DIRECTIONS
If a line in the data below contains the word "mazadagil", copy it out.

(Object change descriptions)
- - -
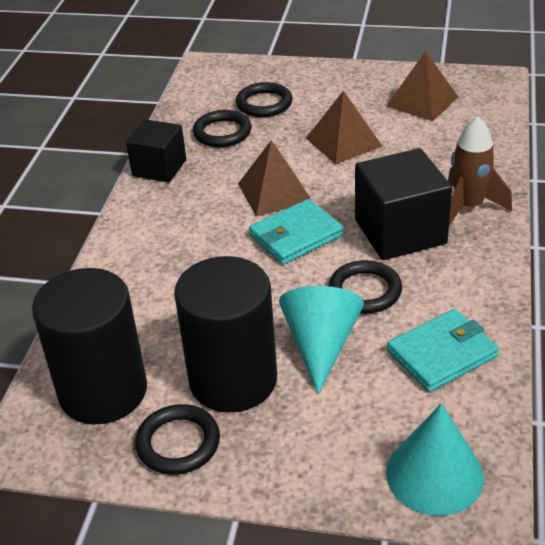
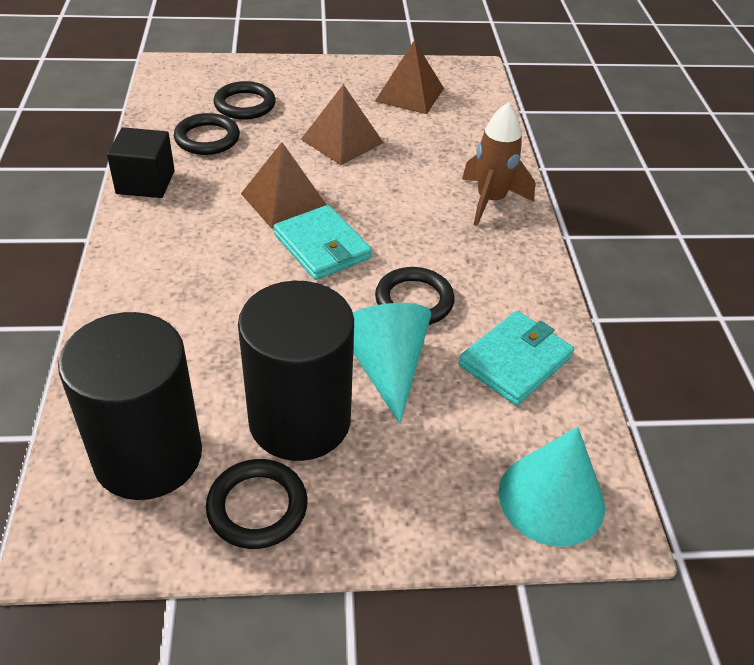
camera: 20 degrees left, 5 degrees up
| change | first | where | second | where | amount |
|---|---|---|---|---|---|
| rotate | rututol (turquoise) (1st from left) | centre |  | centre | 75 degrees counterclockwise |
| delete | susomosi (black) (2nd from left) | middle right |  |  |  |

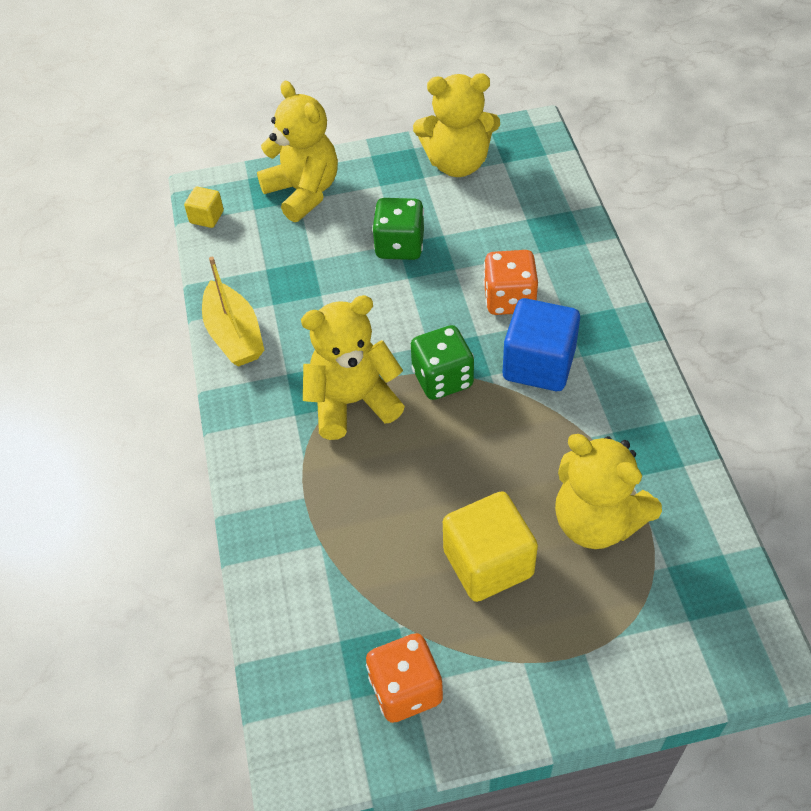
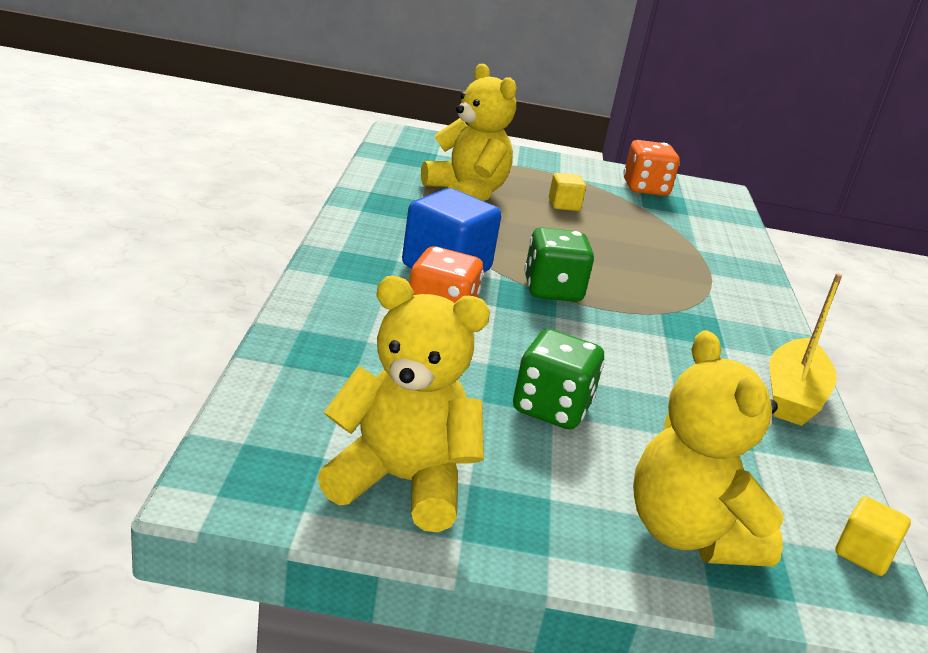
camera: 170 degrees left, 25 degrees down
| change | first | where | second | where | amount |
|---|---|---|---|---|---|
| resize | susomosi (yellow) (2nd from left in the first image) | bottom centre | susomosi (yellow) (1st from left) | top centre | x0.50 |
| rotate | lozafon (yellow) | middle left |  | middle right | 150 degrees counterclockwise |
| delete | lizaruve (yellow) (2nd from left) | centre |  |  |  |

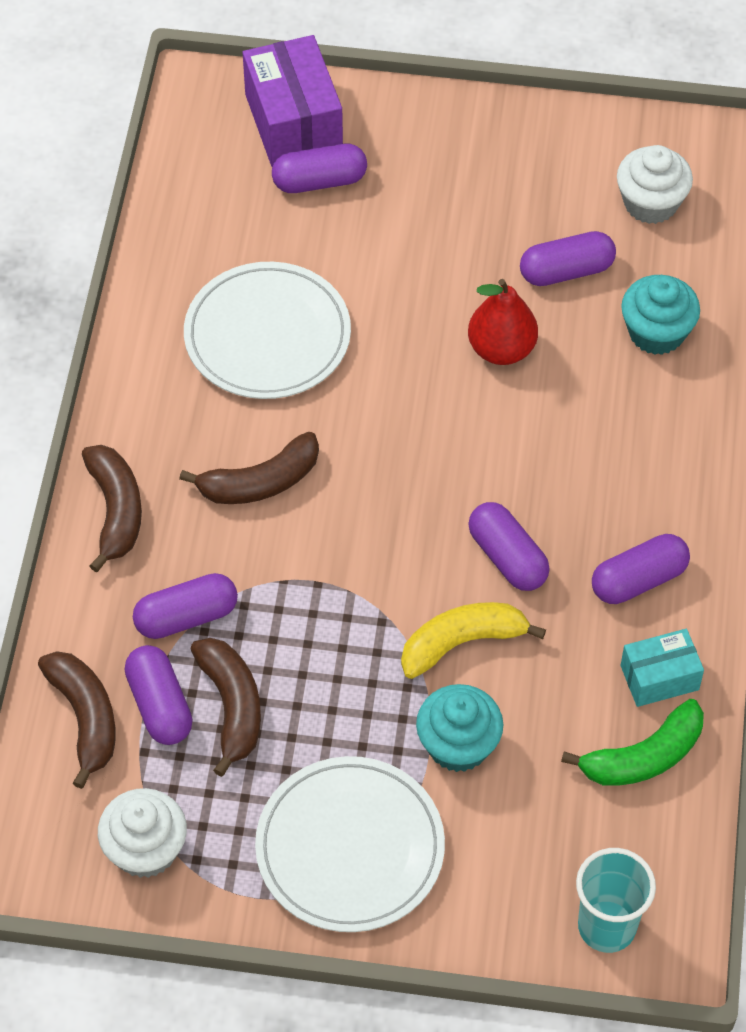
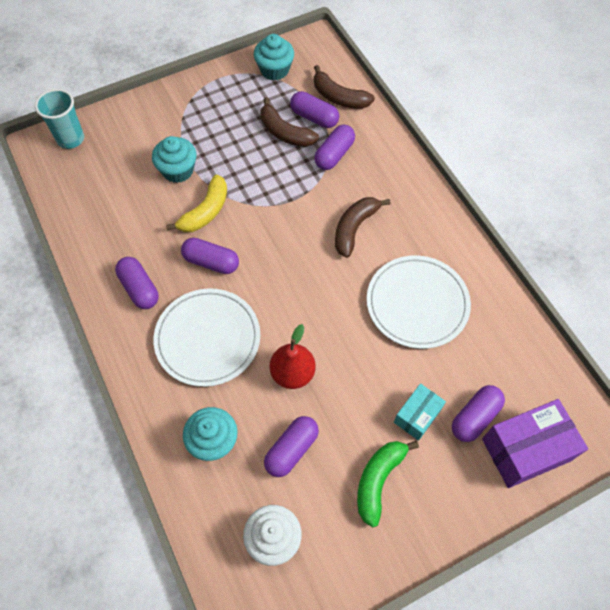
camera: 145 degrees right, 5 degrees up
| change | first | where | second | where | amount |
|---|---|---|---|---|---|
| rotate | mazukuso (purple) (6th from left in the first image) | middle right | mazukuso (purple) (1st from left) | middle left | 60 degrees counterclockwise |
| move | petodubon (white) (2nd from left in the first image) | bottom centre | petodubon (white) (1st from left) | centre |  |
| recolor | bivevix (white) (1st from left) | bottom left | bivevix (turquoise) (3rd from left) | top centre |  |
| move | mazadagil (green) | bottom right |  | bottom centre |  |
| move | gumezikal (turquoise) | middle right |  | bottom right |  |
| rotate | gumezikal (purple) | top centre |  | bottom right | 60 degrees counterclockwise |
| delete | mazadagil (brown) (2nd from left) | middle left |  |  |  |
- - -
OUTPUT OF THE EXERCISE
| move | mazadagil (green) | bottom right |  | bottom centre |  |
| delete | mazadagil (brown) (2nd from left) | middle left |  |  |  |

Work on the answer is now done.